GOAL OF THE EXERCISE: Pictures stay out, but every line of the data is copied exactly.

* * * * * * *

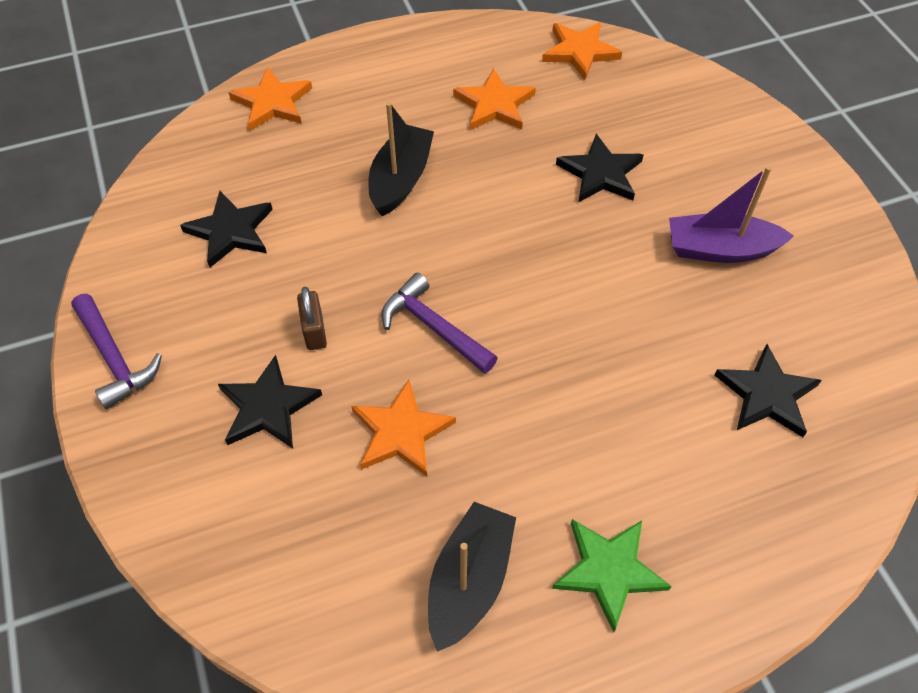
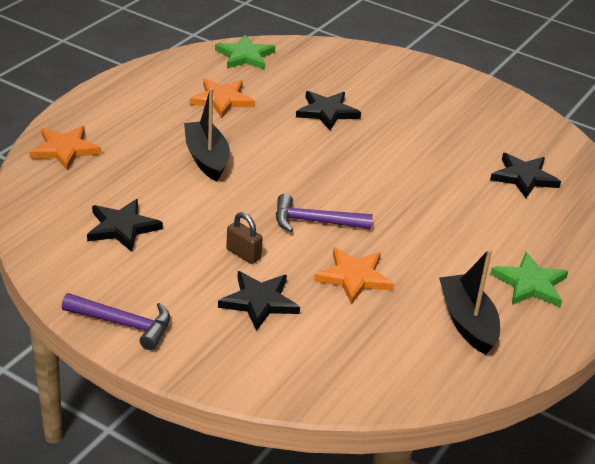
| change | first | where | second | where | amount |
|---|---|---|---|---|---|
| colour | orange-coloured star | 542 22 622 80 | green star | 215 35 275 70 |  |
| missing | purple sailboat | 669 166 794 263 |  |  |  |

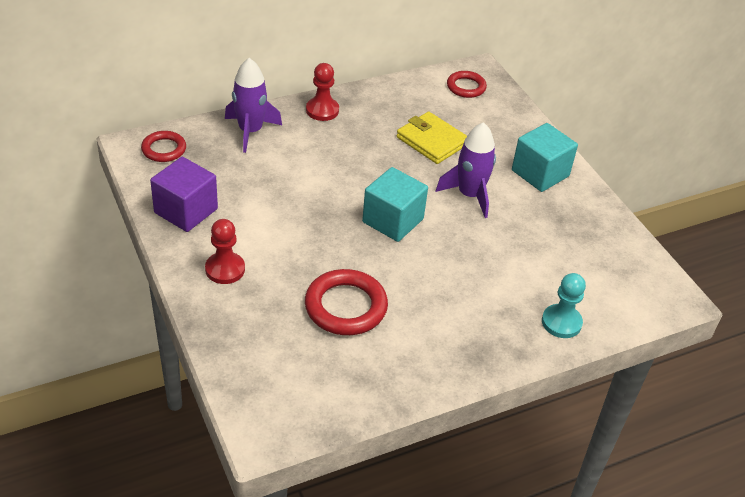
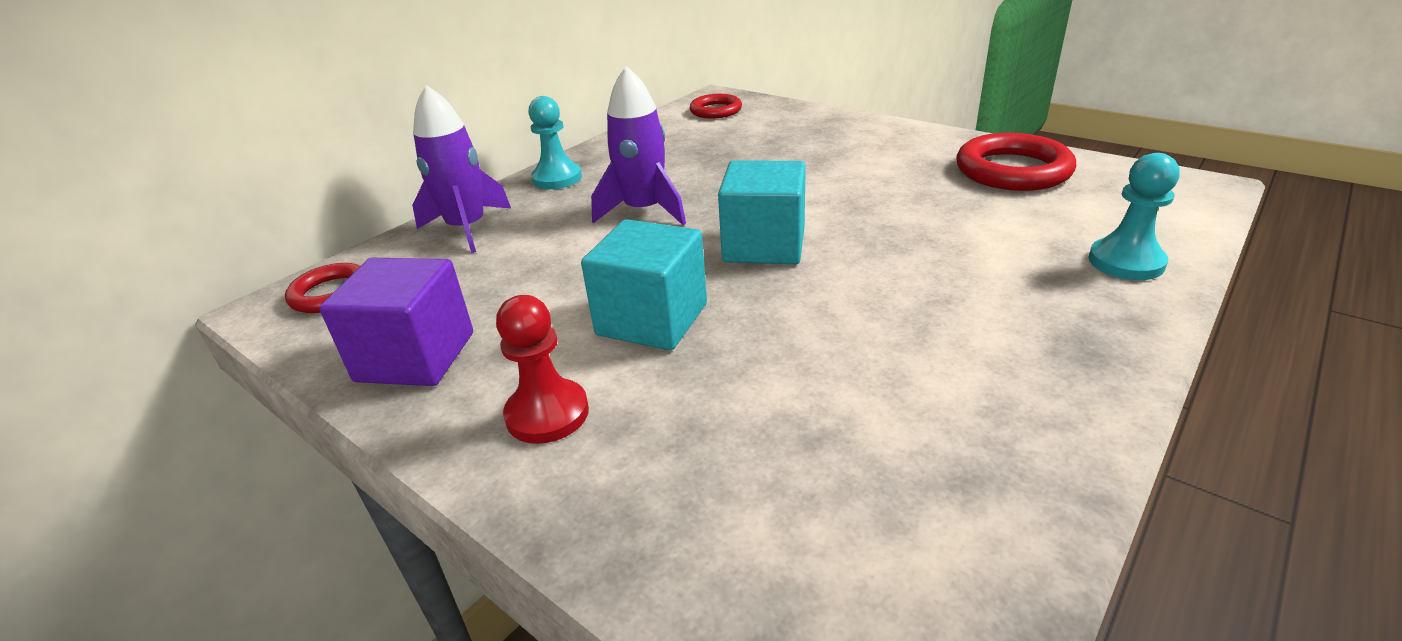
| change | first | where | second | where | amount |
|---|---|---|---|---|---|
| colour | red chess pawn | 306 63 339 121 | teal chess pawn | 529 96 582 189 |  |
| missing | golden billfold | 397 112 467 164 |  |  |  |
| relocated | purple spaceship | 436 122 496 218 |  | 591 66 686 225 |  |
| relocated | teal cube | 512 123 578 192 |  | 581 219 707 350 |  |
| relocated | red ring | 305 269 388 335 |  | 957 133 1076 191 |  |

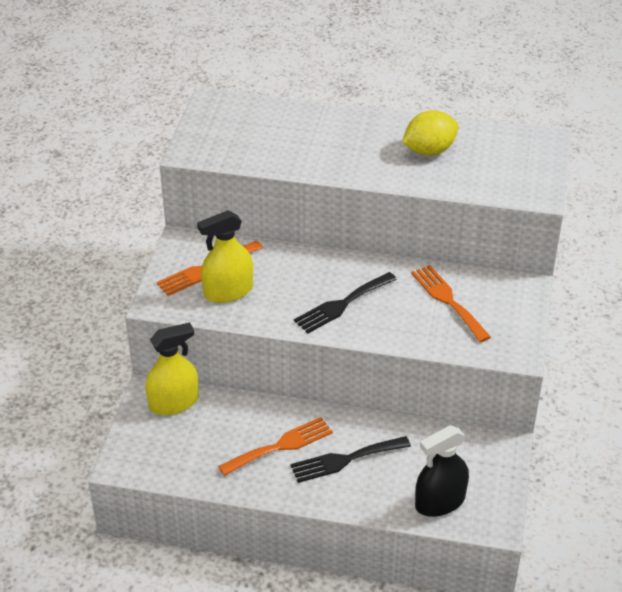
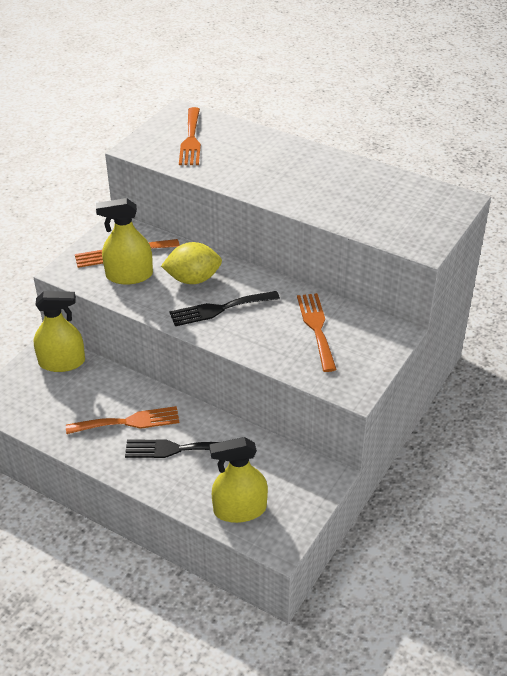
| change | first | where | second | where | amount |
|---|---|---|---|---|---|
| relocated | golden citrus fruit | 402 110 459 156 |  | 161 242 222 284 |  |
| colour | ebony spray cleaner | 415 425 469 517 | golden spray cleaner | 210 437 268 523 |  |
| appeared |  |  | orange-coloured fork | 179 107 201 165 |  |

* * * * * * *

OUTPUT BELOW:
| change | first | where | second | where | amount |
|---|---|---|---|---|---|
| colour | orange-coloured star | 542 22 622 80 | green star | 215 35 275 70 |  |
| missing | purple sailboat | 669 166 794 263 |  |  |  |

| change | first | where | second | where | amount |
|---|---|---|---|---|---|
| colour | red chess pawn | 306 63 339 121 | teal chess pawn | 529 96 582 189 |  |
| missing | golden billfold | 397 112 467 164 |  |  |  |
| relocated | purple spaceship | 436 122 496 218 |  | 591 66 686 225 |  |
| relocated | teal cube | 512 123 578 192 |  | 581 219 707 350 |  |
| relocated | red ring | 305 269 388 335 |  | 957 133 1076 191 |  |

| change | first | where | second | where | amount |
|---|---|---|---|---|---|
| relocated | golden citrus fruit | 402 110 459 156 |  | 161 242 222 284 |  |
| colour | ebony spray cleaner | 415 425 469 517 | golden spray cleaner | 210 437 268 523 |  |
| appeared |  |  | orange-coloured fork | 179 107 201 165 |  |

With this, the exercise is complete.